-- Opening Marker --

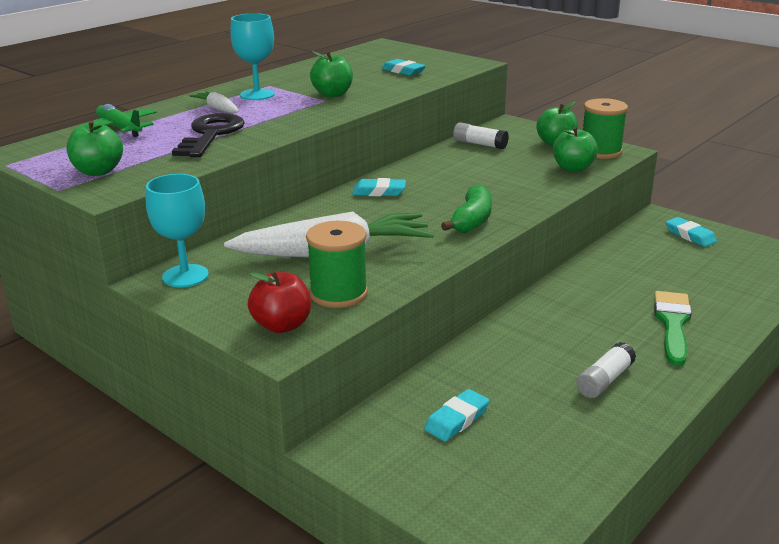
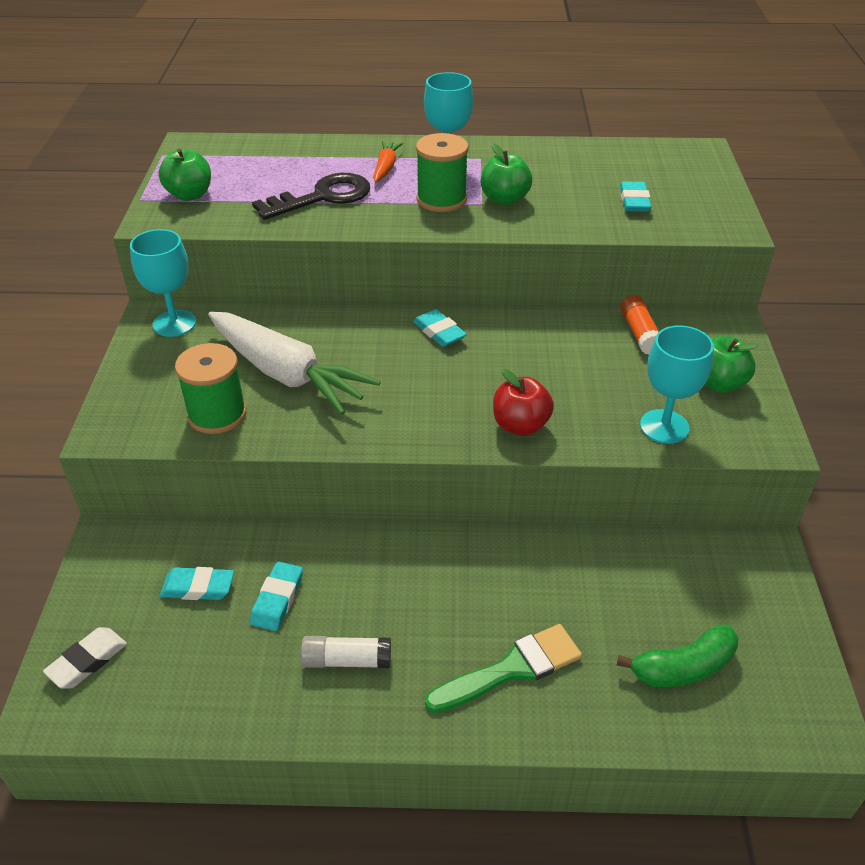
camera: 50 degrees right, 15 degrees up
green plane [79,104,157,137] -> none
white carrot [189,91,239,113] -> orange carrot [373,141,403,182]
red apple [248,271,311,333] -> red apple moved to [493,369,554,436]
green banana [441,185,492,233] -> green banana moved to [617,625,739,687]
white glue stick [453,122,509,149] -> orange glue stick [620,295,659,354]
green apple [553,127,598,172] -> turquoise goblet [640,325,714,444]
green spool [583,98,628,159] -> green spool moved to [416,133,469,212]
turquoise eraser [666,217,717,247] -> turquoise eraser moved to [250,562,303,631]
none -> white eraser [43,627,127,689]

-- Closing Marker --
-- Opening Marker --

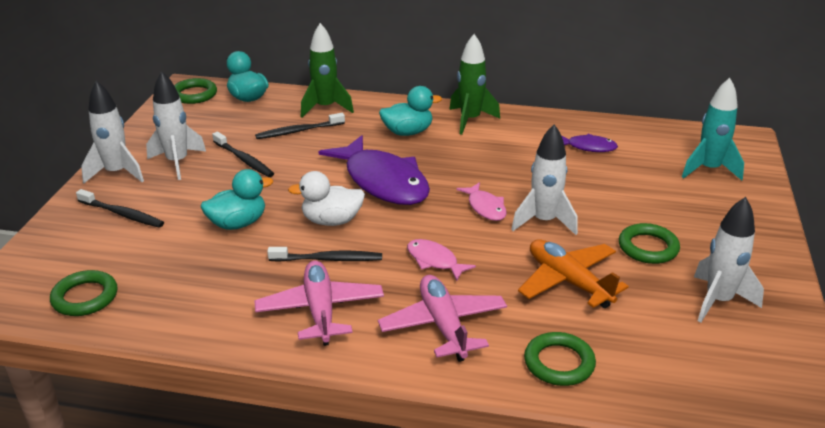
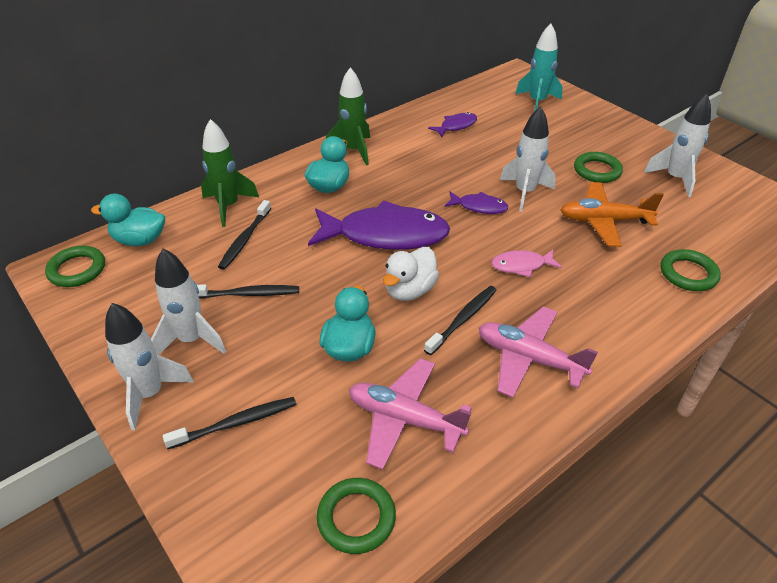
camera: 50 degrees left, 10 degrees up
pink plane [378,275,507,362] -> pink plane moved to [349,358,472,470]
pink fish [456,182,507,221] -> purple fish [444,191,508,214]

-- Closing Marker --
-- Opening Marker --

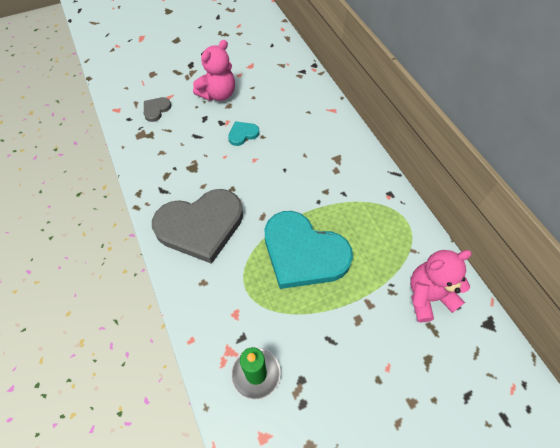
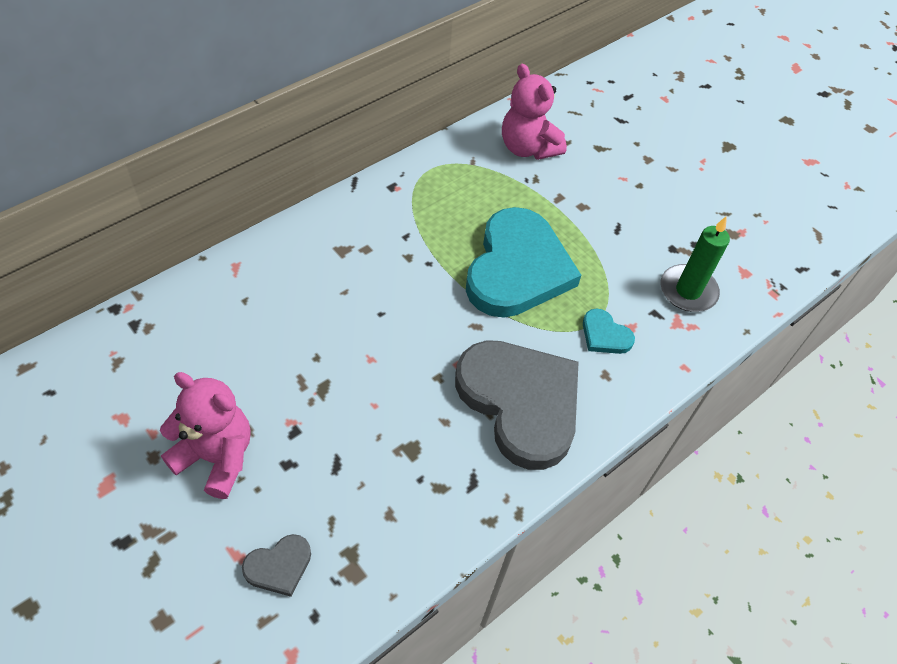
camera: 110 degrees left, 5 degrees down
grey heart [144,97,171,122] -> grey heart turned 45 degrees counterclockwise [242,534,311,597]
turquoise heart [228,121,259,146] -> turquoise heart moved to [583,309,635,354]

-- Closing Marker --

--- Exercise requirements ---
Above are the entries. Copy exactly the part that opens with the line containing "white glue stick" and closes with the line containing "none -> white eraser [43,627,127,689]", and no more.

--- Expected output ---
white glue stick [453,122,509,149] -> orange glue stick [620,295,659,354]
green apple [553,127,598,172] -> turquoise goblet [640,325,714,444]
green spool [583,98,628,159] -> green spool moved to [416,133,469,212]
turquoise eraser [666,217,717,247] -> turquoise eraser moved to [250,562,303,631]
none -> white eraser [43,627,127,689]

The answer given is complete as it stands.